[[ EXTRACTED INFORMATION, beginning ]]

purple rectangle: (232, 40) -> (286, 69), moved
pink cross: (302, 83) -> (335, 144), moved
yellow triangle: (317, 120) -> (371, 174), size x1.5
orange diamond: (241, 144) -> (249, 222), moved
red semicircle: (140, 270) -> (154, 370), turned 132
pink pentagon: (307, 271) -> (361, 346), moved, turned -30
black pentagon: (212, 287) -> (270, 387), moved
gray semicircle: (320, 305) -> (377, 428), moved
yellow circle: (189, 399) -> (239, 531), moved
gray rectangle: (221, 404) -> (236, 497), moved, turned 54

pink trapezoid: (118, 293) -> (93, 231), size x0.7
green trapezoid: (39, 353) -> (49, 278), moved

[[ EXTRACTED INFORMATION, end ]]
[[ EXTRACTED INFORMATION, beginning ]]

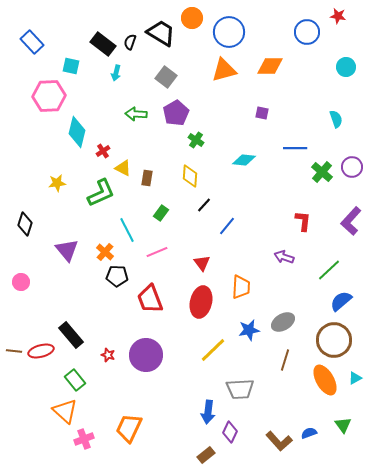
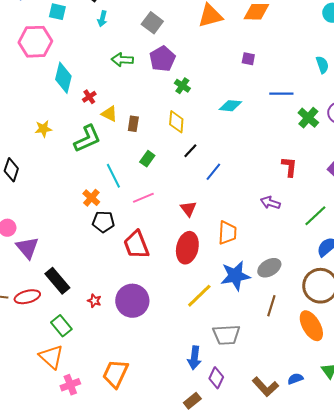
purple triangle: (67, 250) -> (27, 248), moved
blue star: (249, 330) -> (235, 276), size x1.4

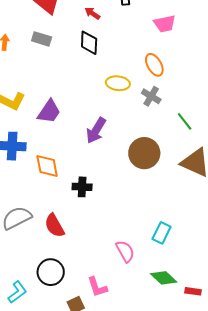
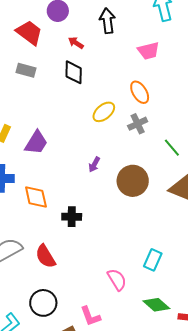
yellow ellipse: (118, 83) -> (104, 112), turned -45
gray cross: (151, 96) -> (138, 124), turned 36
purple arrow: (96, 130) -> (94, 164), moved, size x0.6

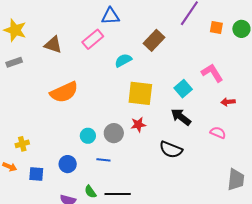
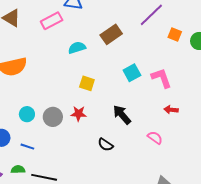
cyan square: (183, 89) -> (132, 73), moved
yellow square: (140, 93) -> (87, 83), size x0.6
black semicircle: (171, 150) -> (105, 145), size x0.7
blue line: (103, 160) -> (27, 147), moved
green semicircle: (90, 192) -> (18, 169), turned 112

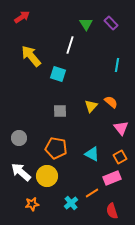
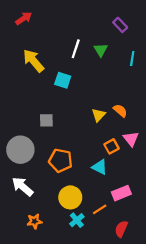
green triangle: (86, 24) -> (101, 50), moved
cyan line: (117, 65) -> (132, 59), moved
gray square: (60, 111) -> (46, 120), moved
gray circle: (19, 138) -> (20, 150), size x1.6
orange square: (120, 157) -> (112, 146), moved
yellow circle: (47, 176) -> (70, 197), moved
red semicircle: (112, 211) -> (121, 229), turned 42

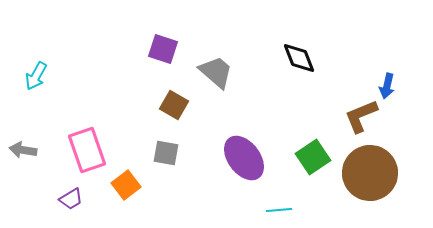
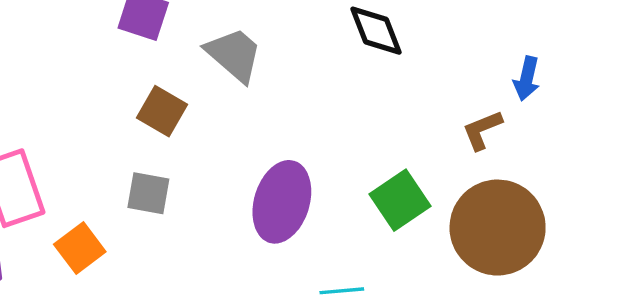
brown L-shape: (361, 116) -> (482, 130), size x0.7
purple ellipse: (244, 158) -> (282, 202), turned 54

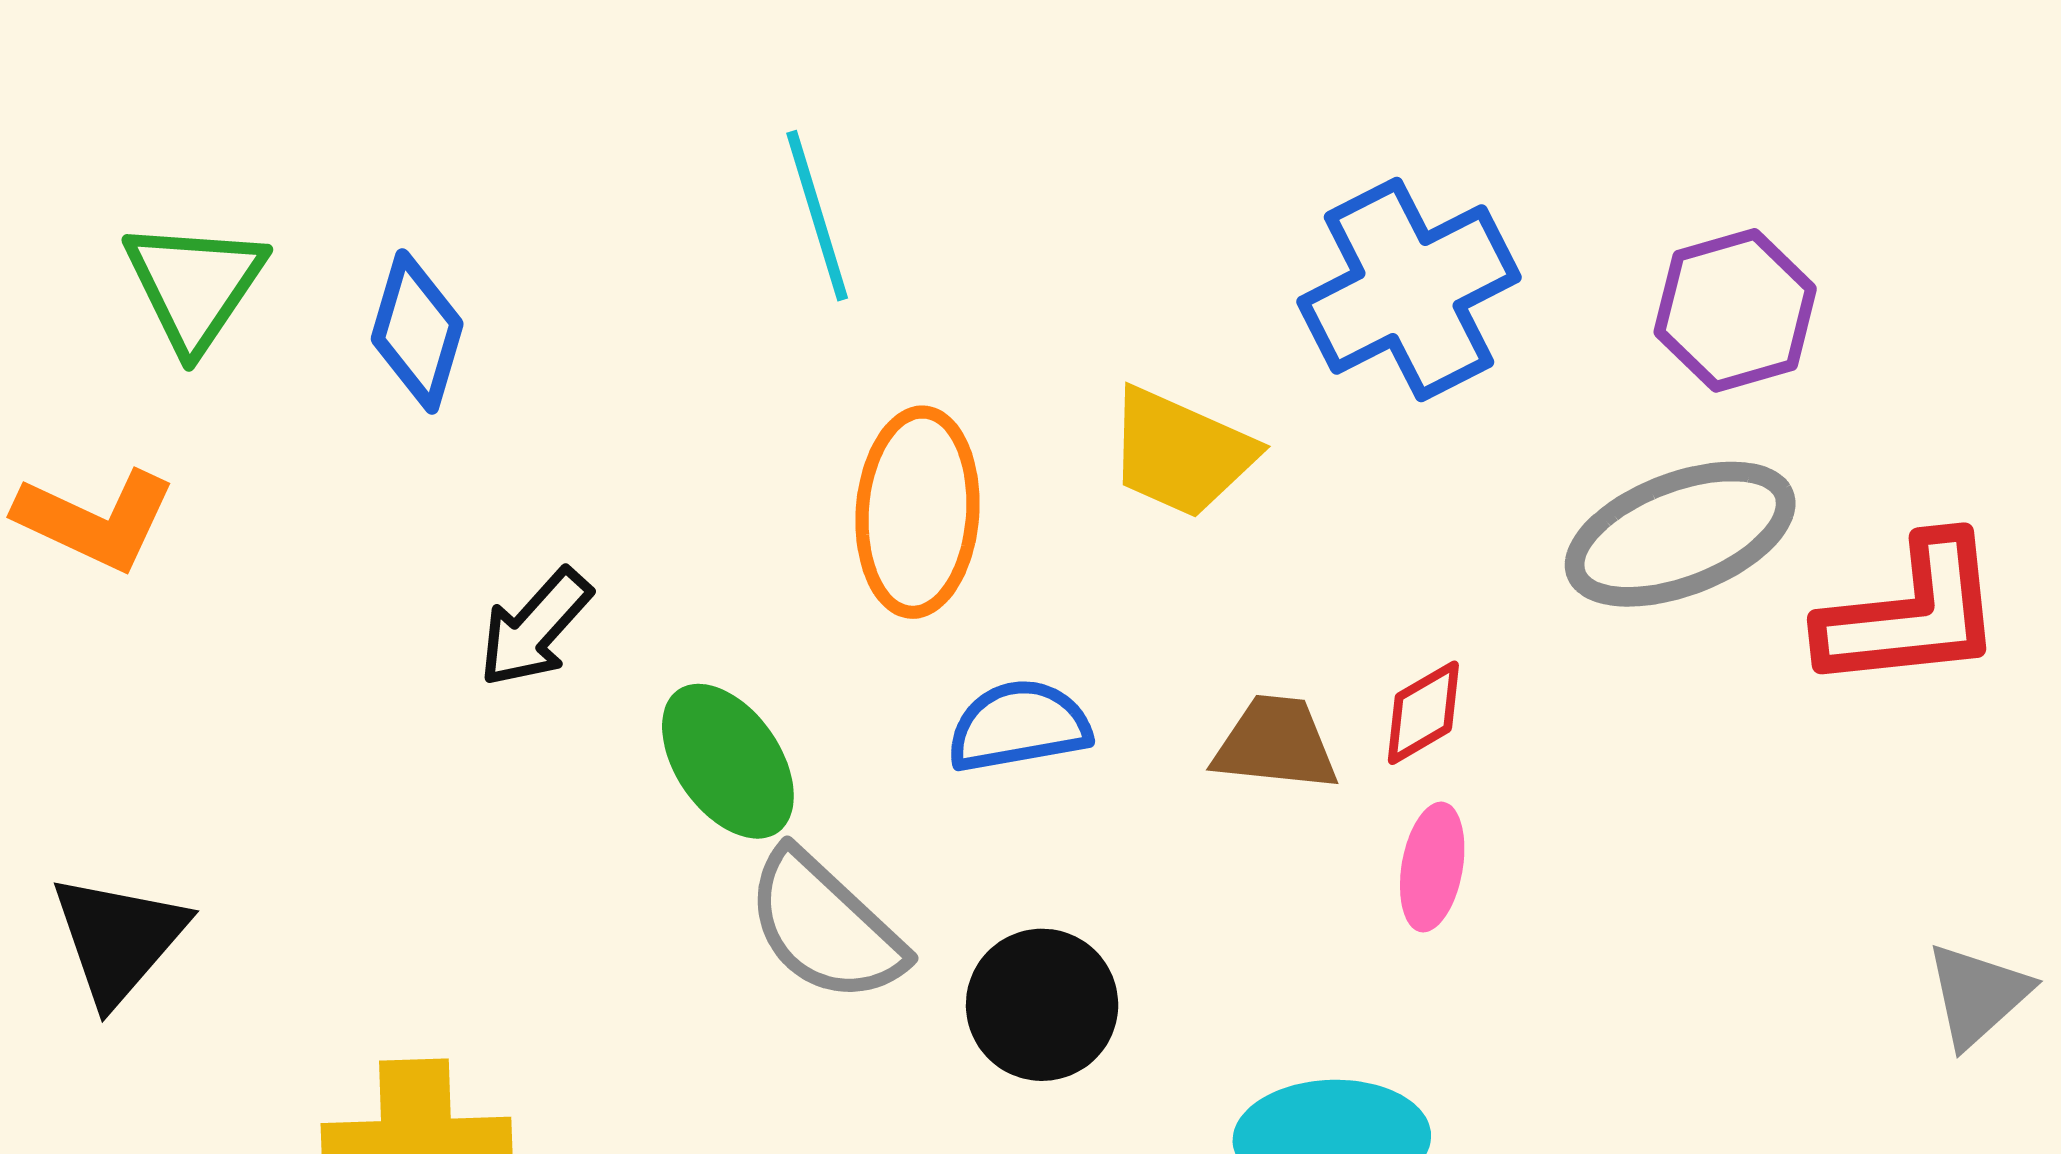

[[ EXTRACTED INFORMATION, end ]]
[[ EXTRACTED INFORMATION, beginning ]]

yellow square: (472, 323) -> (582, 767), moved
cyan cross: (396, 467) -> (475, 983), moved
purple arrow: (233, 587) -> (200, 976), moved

[[ EXTRACTED INFORMATION, end ]]

_YOUR OBJECTIVE_. Extract the lines of the preceding material that run from the line with "cyan cross: (396, 467) -> (475, 983), moved" through the line with "purple arrow: (233, 587) -> (200, 976), moved", inclusive, reproducing them exactly and adding nothing.

_RESPONSE AREA_.
cyan cross: (396, 467) -> (475, 983), moved
purple arrow: (233, 587) -> (200, 976), moved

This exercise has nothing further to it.